Exercise: Leaving every picture out, please return exactly the lines from the top of the material below through the line with "BlackPumpBottle 558, 371", both included.

Records:
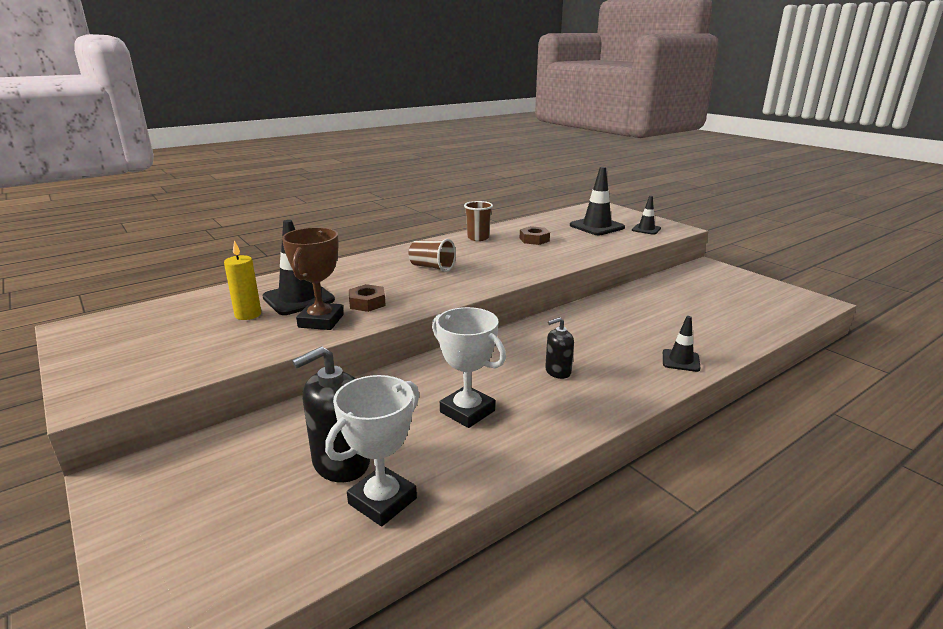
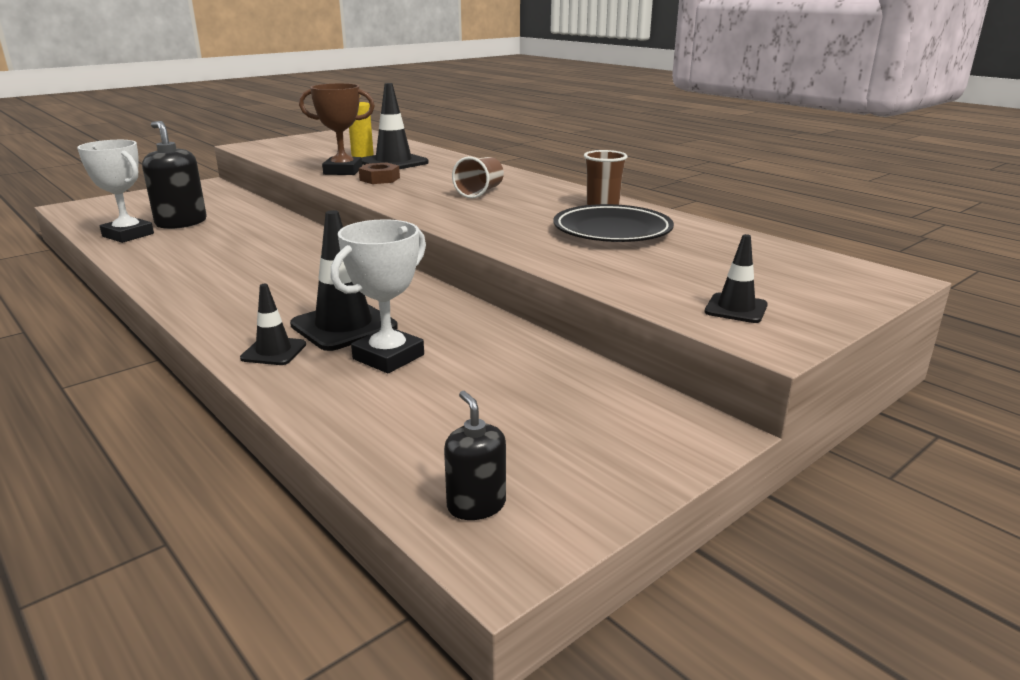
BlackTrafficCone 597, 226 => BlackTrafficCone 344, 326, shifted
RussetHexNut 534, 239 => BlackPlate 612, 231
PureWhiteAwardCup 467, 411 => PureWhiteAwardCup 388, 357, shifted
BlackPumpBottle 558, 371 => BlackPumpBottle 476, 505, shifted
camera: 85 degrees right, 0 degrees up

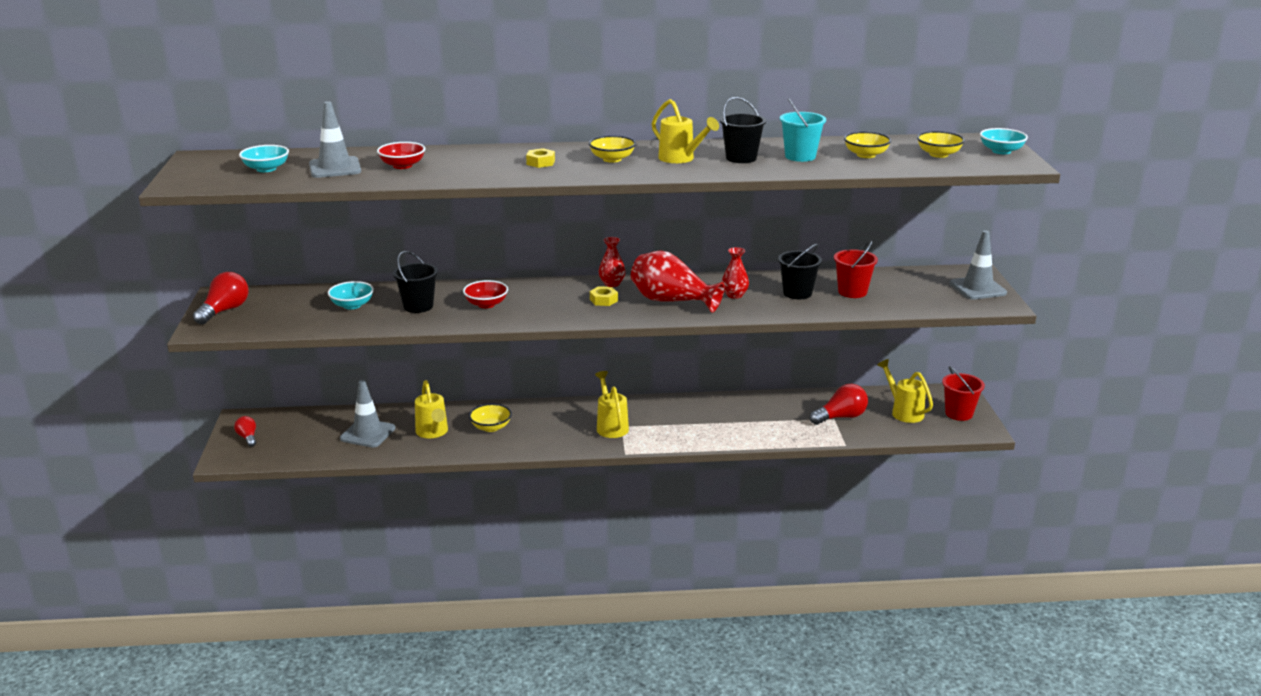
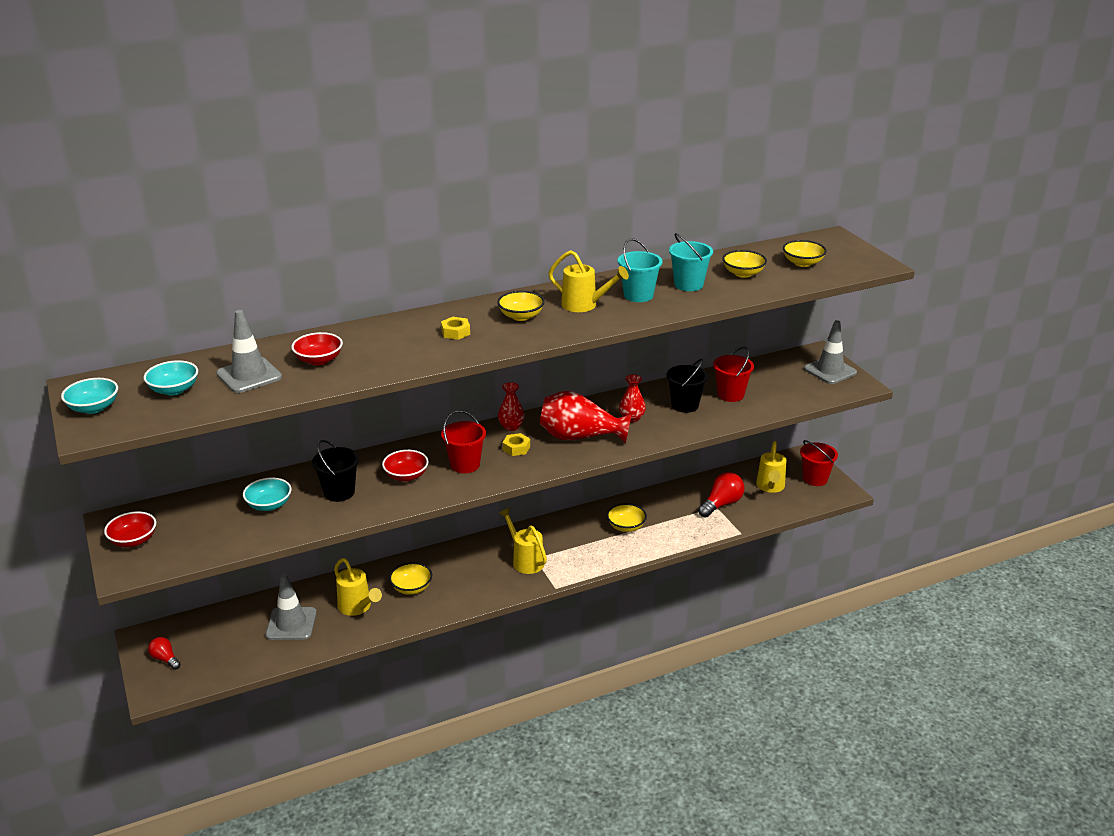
BlackPail 741, 158 => TurquoisePail 638, 295
TurquoiseDeepDish 1001, 151 => TurquoiseDeepDish 93, 408, shifted
RedLightbulb 224, 311 => RedDeepDish 133, 540
BrightYellowWateringCan 904, 412 => BrightYellowWateringCan 770, 487, 120 degrees counterclockwise
nothing => RedPail 465, 465
nothing => BrightYellowDeepDish 626, 526
camera: 20 degrees left, 5 degrees up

Task output:
BlackTrafficCone 597, 226 => BlackTrafficCone 344, 326, shifted
RussetHexNut 534, 239 => BlackPlate 612, 231
PureWhiteAwardCup 467, 411 => PureWhiteAwardCup 388, 357, shifted
BlackPumpBottle 558, 371 => BlackPumpBottle 476, 505, shifted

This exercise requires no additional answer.